__GIVEN DATA__
# # # # # # #

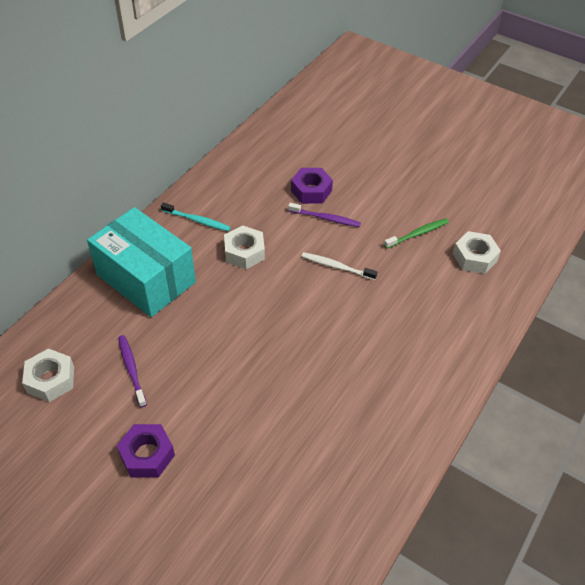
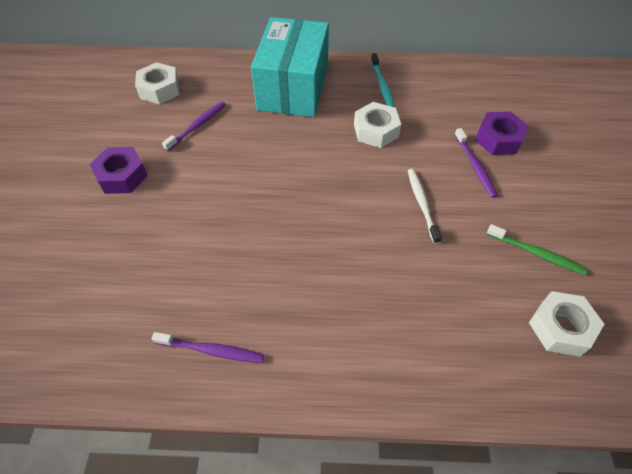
camera: 60 degrees right, 5 degrees up
none -> purple toothbrush [152,332,264,363]

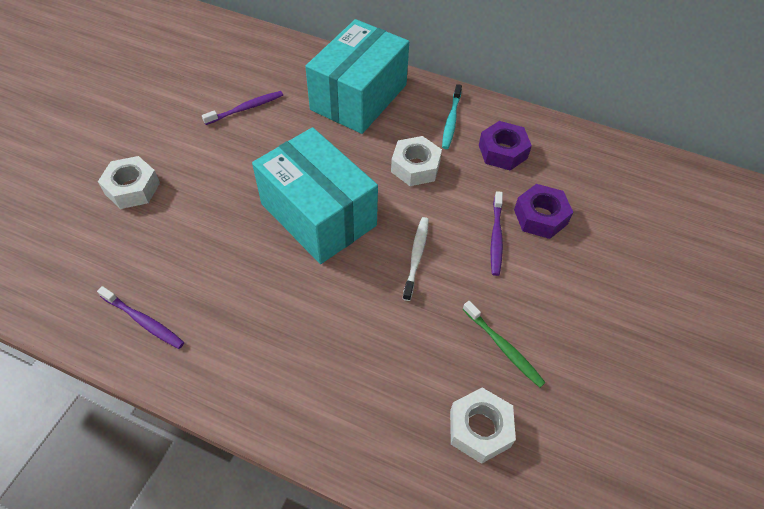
camera: 20 degrees right, 0 degrees up
purple nut [90,147,148,194] -> purple nut moved to [479,121,532,170]
white nut [135,62,179,104] -> white nut moved to [98,156,160,209]
none -> turquoise box [252,127,378,264]

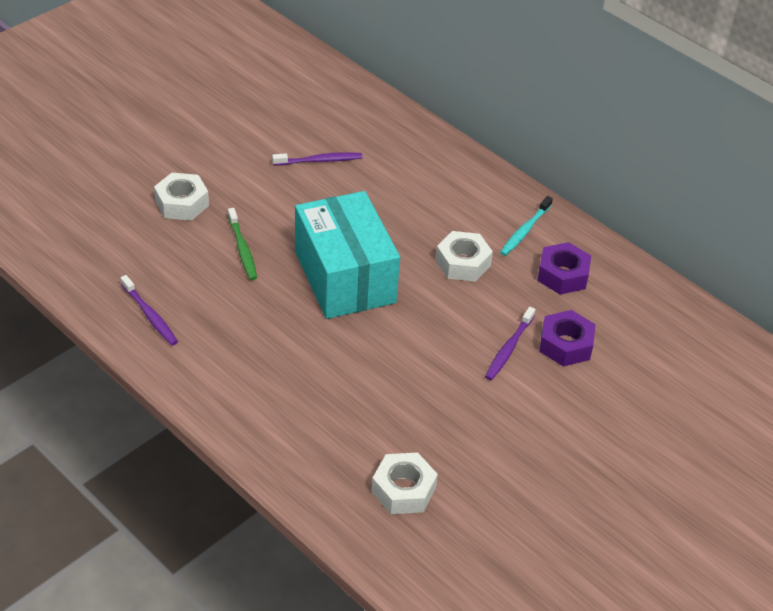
camera: 20 degrees right, 10 degrees down
turquoise box [305,19,409,134] -> none
white toothbrush [403,217,429,301] -> none
green toothbrush [463,301,546,388] -> green toothbrush moved to [228,208,257,280]

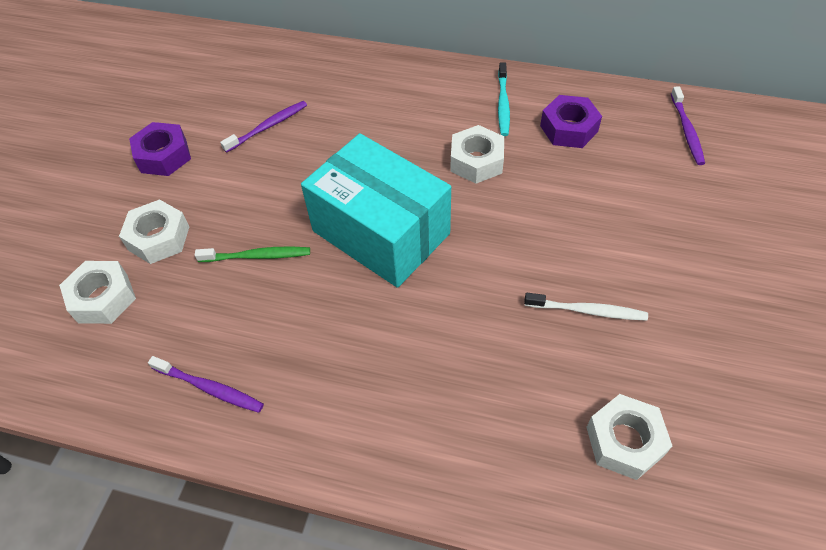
camera: 25 degrees left, 10 degrees up
green toothbrush [228,208,257,280] -> green toothbrush turned 45 degrees counterclockwise [195,247,310,262]
purple toothbrush [485,307,535,380] -> purple toothbrush moved to [671,86,705,165]
purple nut [539,310,595,367] -> purple nut moved to [129,122,191,176]
none -> white nut [59,261,136,324]
none -> white toothbrush [524,293,648,321]

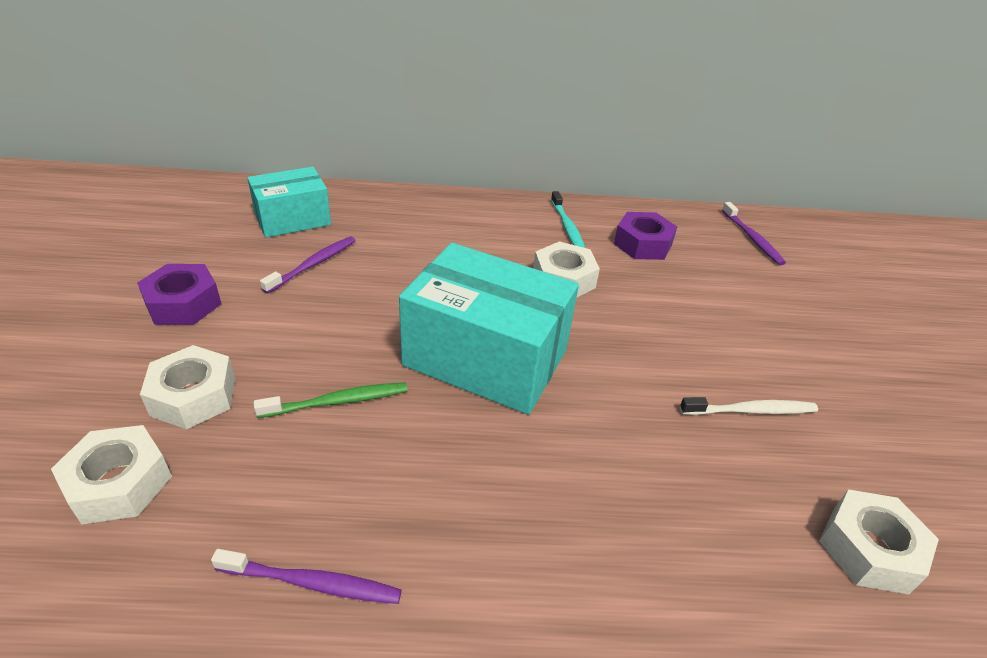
camera: 20 degrees left, 15 degrees down
none -> turquoise box [247,167,331,238]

# # # # # # #

__TASK ITEM__
Answer with a single number: the count of lines in the records that contain "camera".

__EXERCISE RESPONSE__
5